**Material to process**:
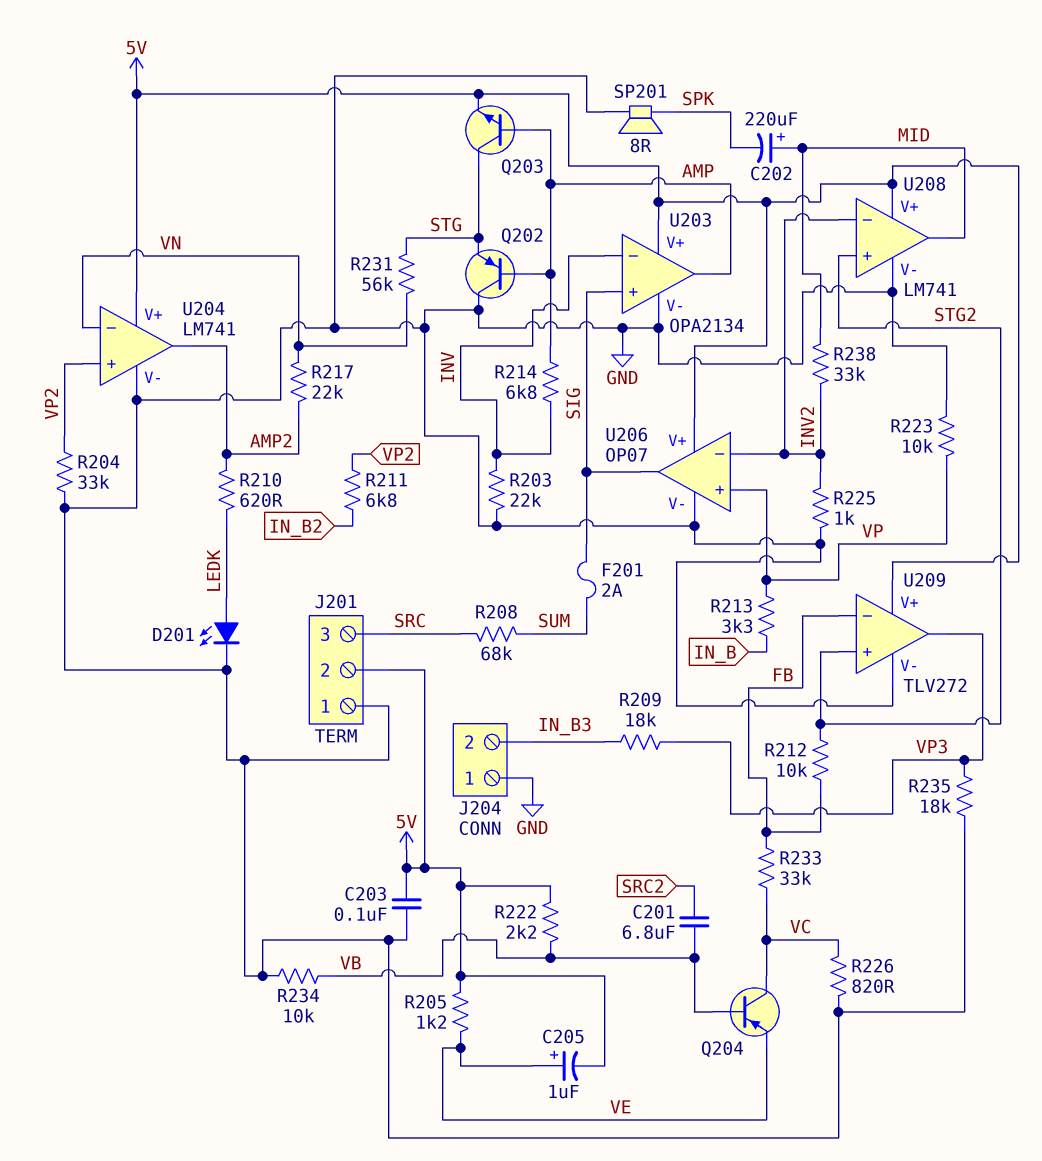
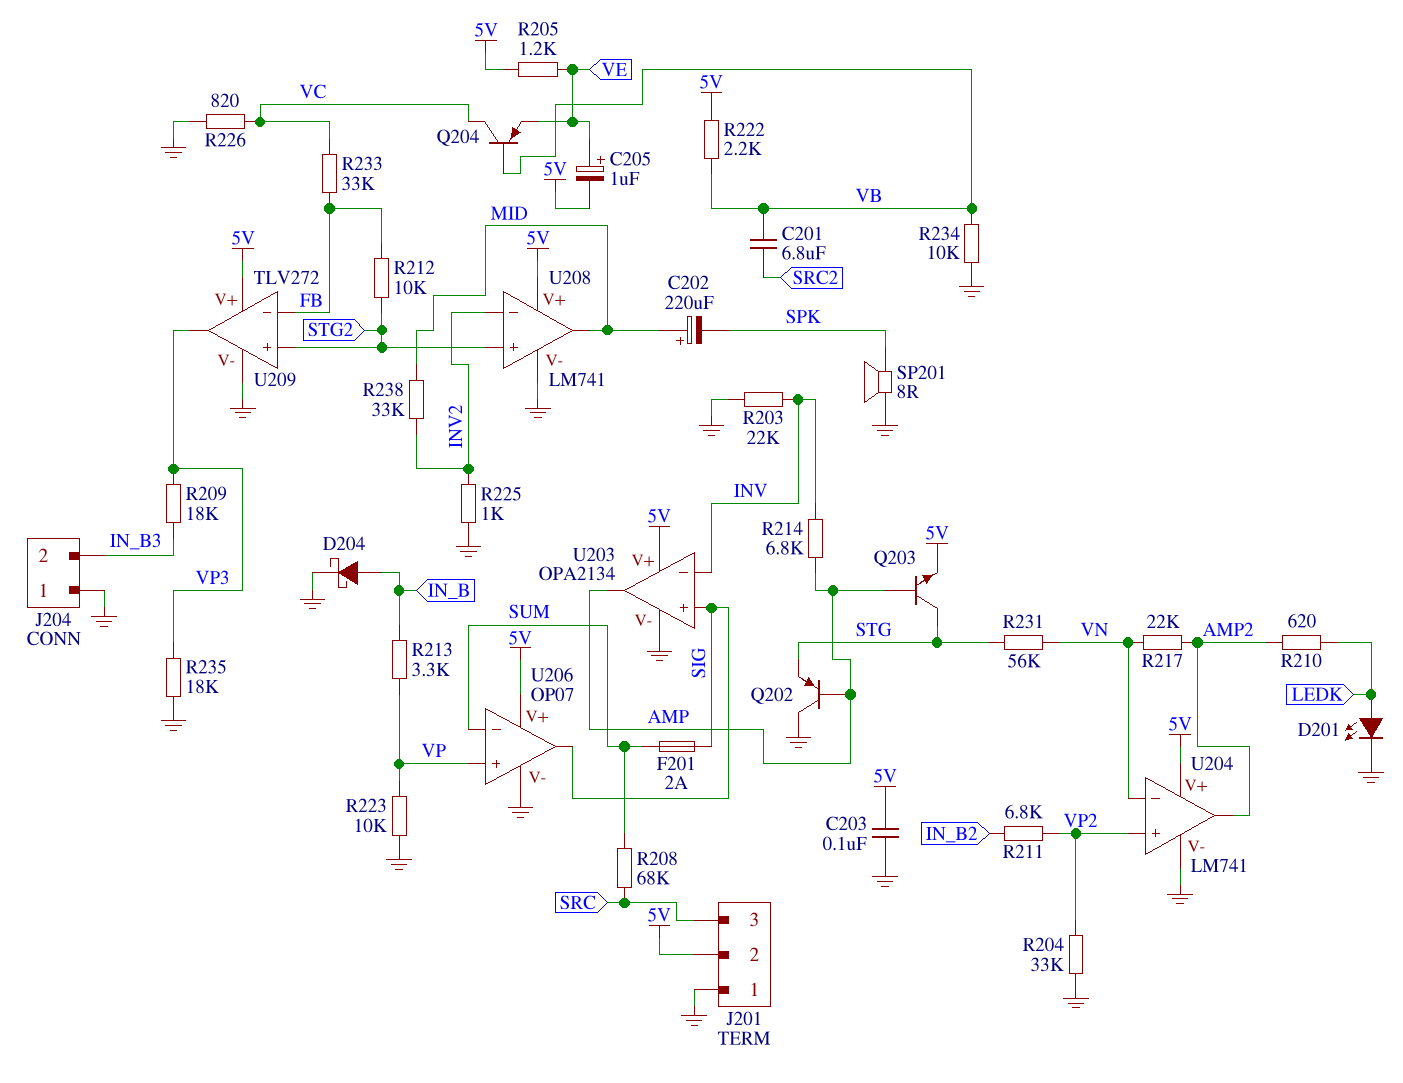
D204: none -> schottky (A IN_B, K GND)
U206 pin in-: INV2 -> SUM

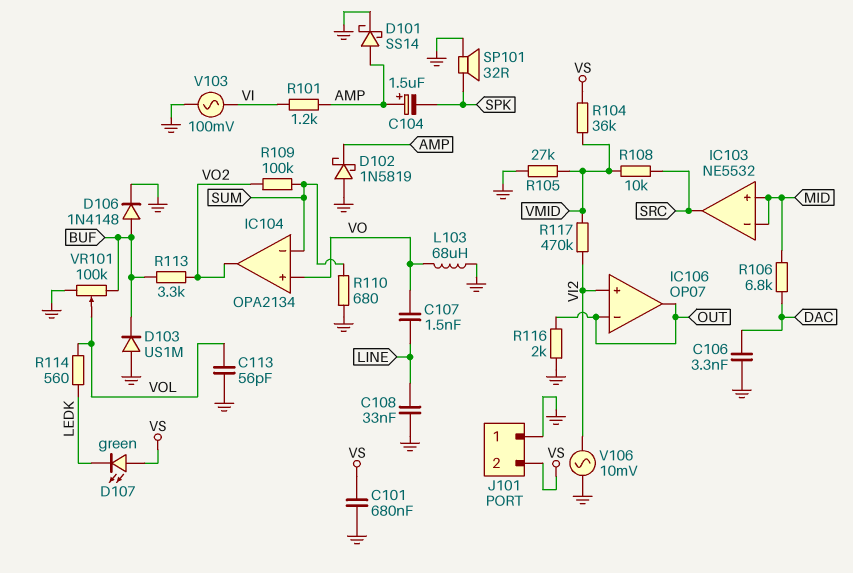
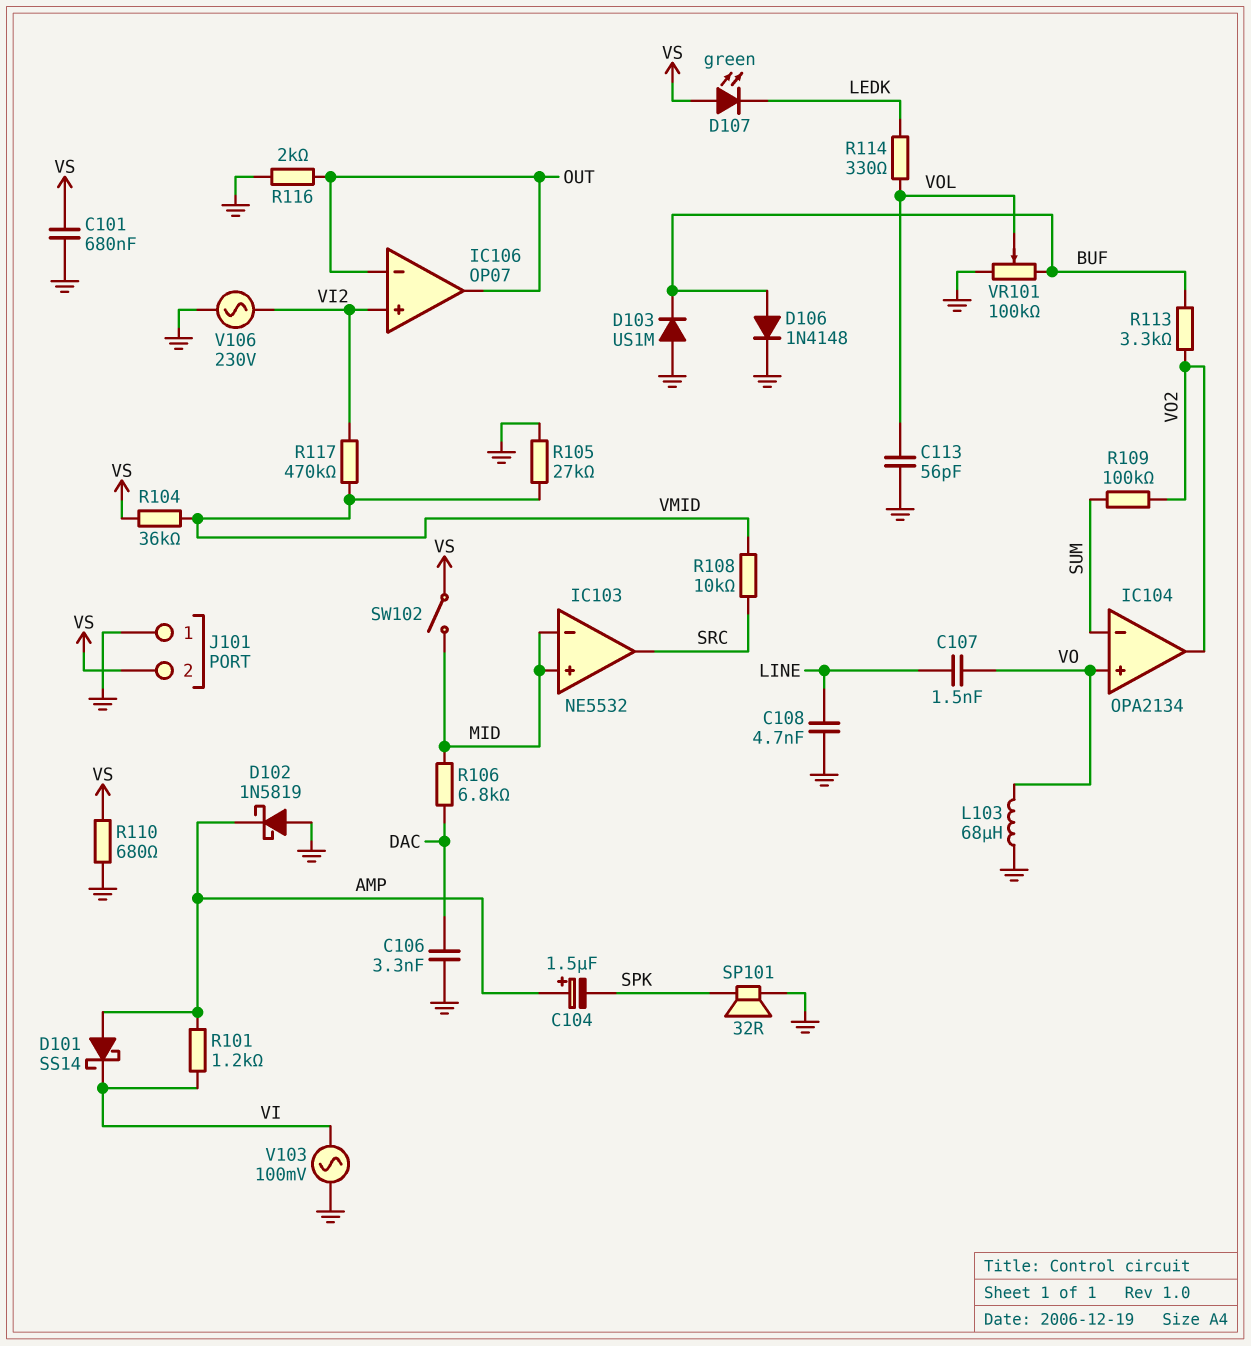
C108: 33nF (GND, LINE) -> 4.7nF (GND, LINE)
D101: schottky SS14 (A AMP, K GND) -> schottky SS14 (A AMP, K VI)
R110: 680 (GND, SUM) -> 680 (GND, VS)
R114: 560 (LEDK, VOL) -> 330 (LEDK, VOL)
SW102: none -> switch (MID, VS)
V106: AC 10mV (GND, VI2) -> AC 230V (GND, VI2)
...
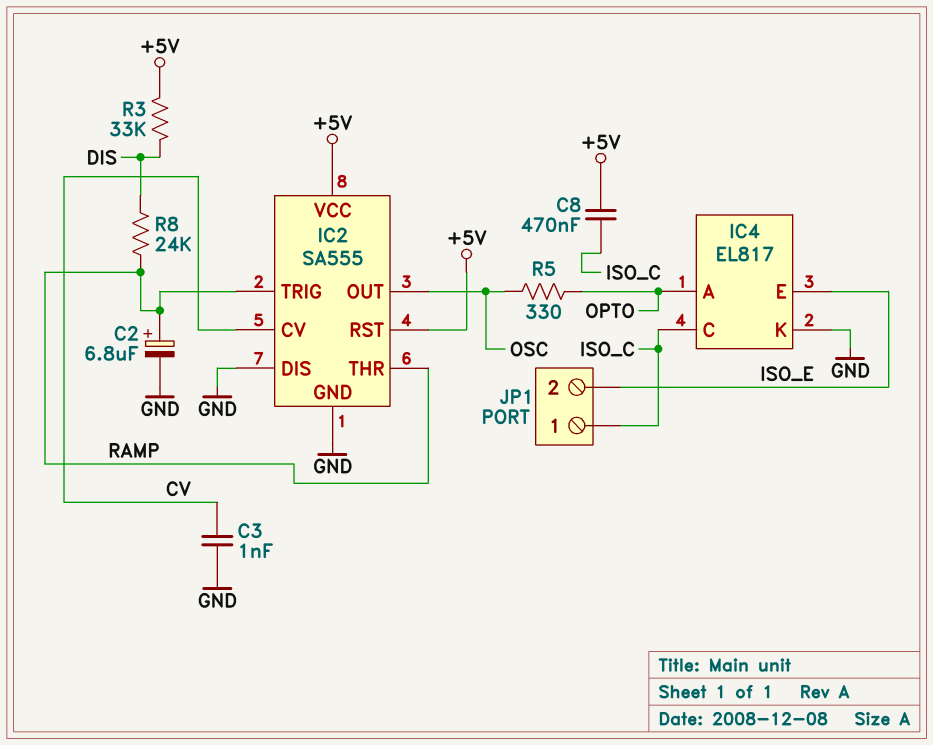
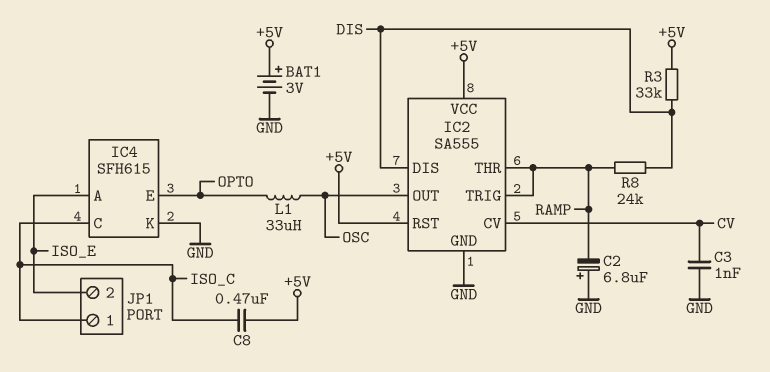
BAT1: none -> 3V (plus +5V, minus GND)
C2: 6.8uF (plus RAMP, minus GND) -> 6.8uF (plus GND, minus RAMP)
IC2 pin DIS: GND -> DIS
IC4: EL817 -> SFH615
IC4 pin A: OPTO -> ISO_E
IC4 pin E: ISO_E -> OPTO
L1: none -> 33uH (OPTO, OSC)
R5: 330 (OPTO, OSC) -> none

**Exercise directions**: In the lines above, spot each one that contains the word "schottky" and copy it.

**Problem solution**:
D204: none -> schottky (A IN_B, K GND)
D101: schottky SS14 (A AMP, K GND) -> schottky SS14 (A AMP, K VI)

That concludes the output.